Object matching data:

● ● ● ●

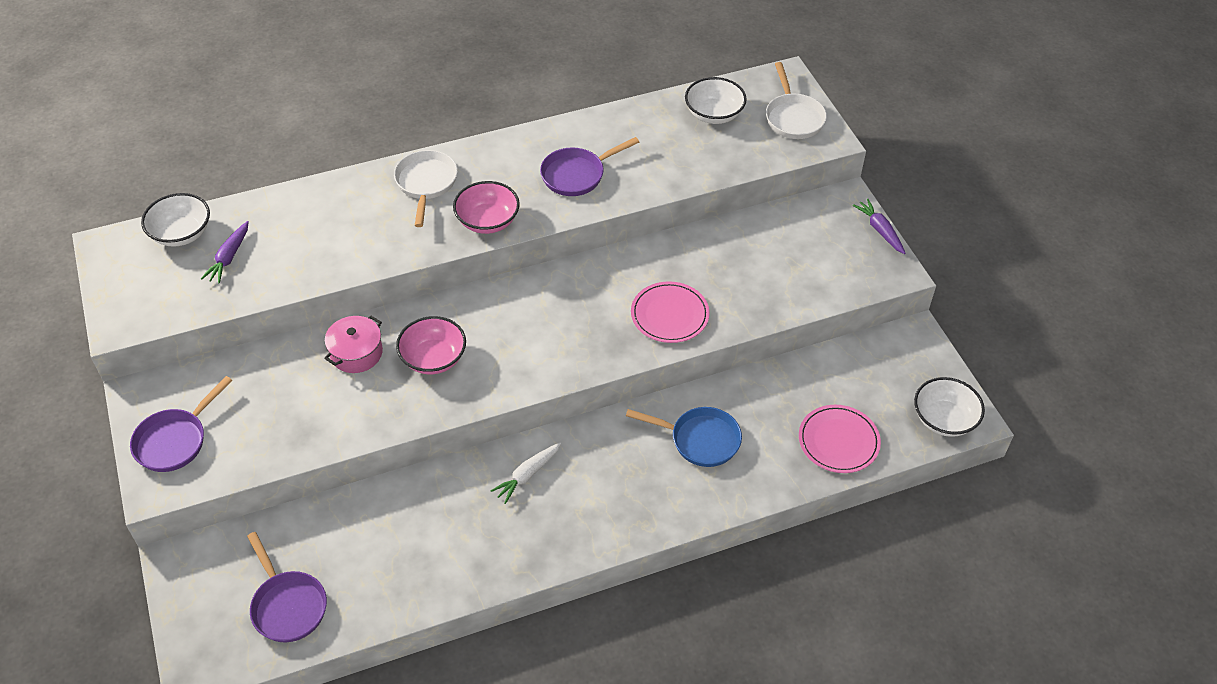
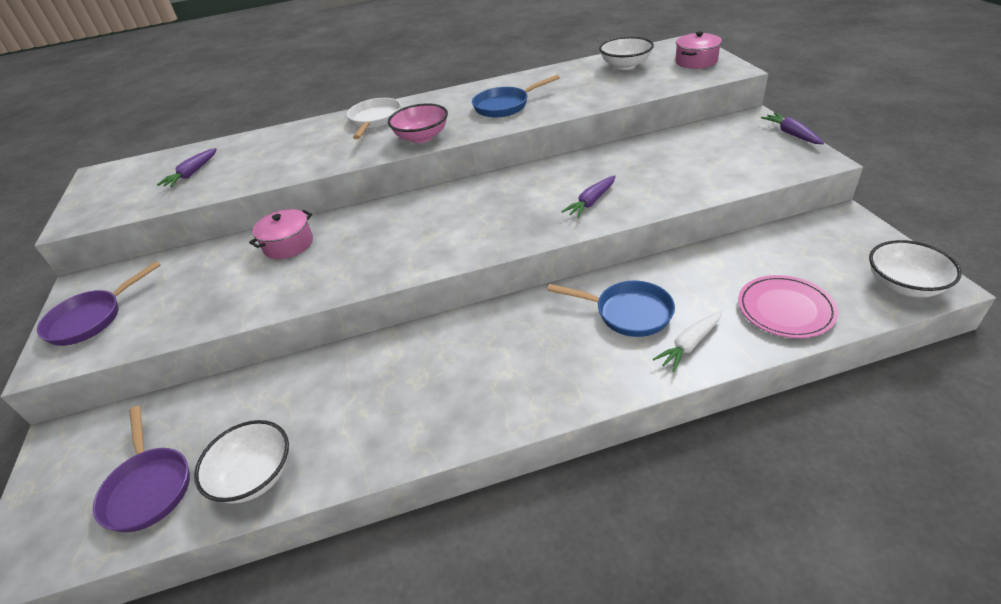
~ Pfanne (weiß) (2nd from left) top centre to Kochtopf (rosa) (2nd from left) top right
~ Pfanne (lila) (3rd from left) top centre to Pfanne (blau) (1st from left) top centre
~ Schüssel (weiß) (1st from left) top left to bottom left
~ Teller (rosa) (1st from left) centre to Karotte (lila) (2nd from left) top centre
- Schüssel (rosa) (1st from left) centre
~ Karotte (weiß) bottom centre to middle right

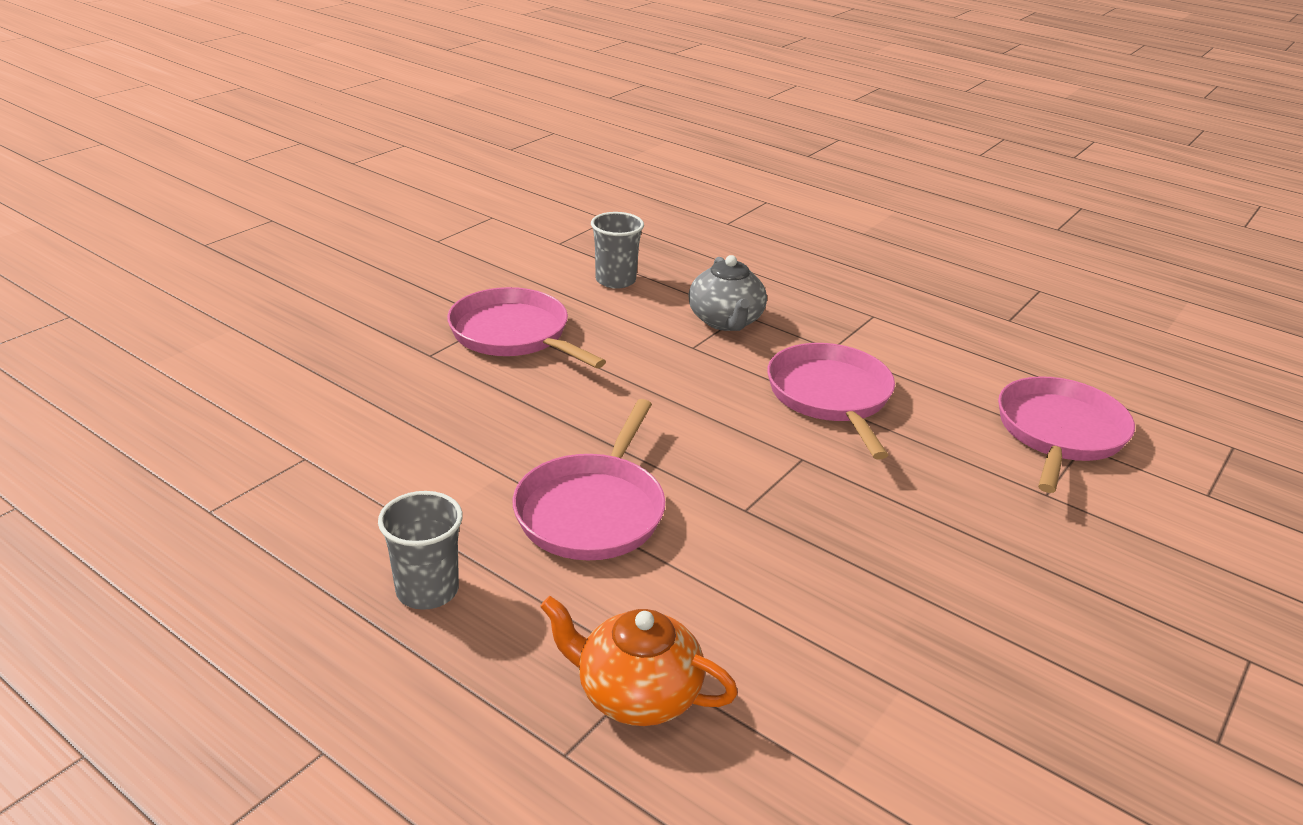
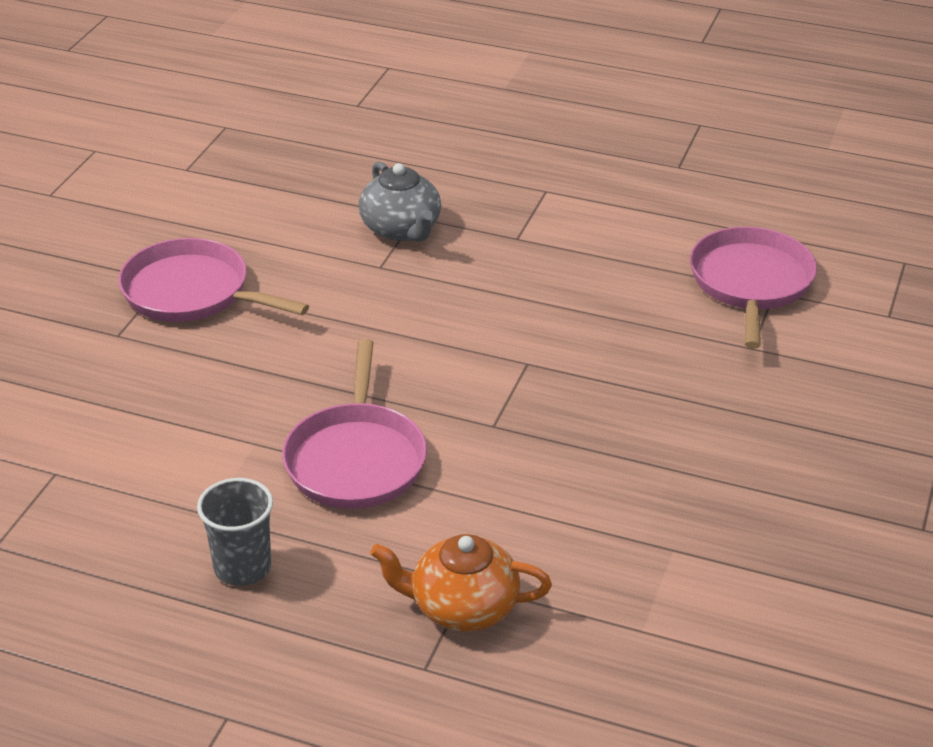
- Becher (grau) (2nd from left) top centre
- Pfanne (rosa) (3rd from left) centre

● ● ● ●

Return word for word the lines from the beginning of the entries through the line that contains "- Schüssel (rosa) (1st from left) centre", both ends included, but no pictures.

~ Pfanne (weiß) (2nd from left) top centre to Kochtopf (rosa) (2nd from left) top right
~ Pfanne (lila) (3rd from left) top centre to Pfanne (blau) (1st from left) top centre
~ Schüssel (weiß) (1st from left) top left to bottom left
~ Teller (rosa) (1st from left) centre to Karotte (lila) (2nd from left) top centre
- Schüssel (rosa) (1st from left) centre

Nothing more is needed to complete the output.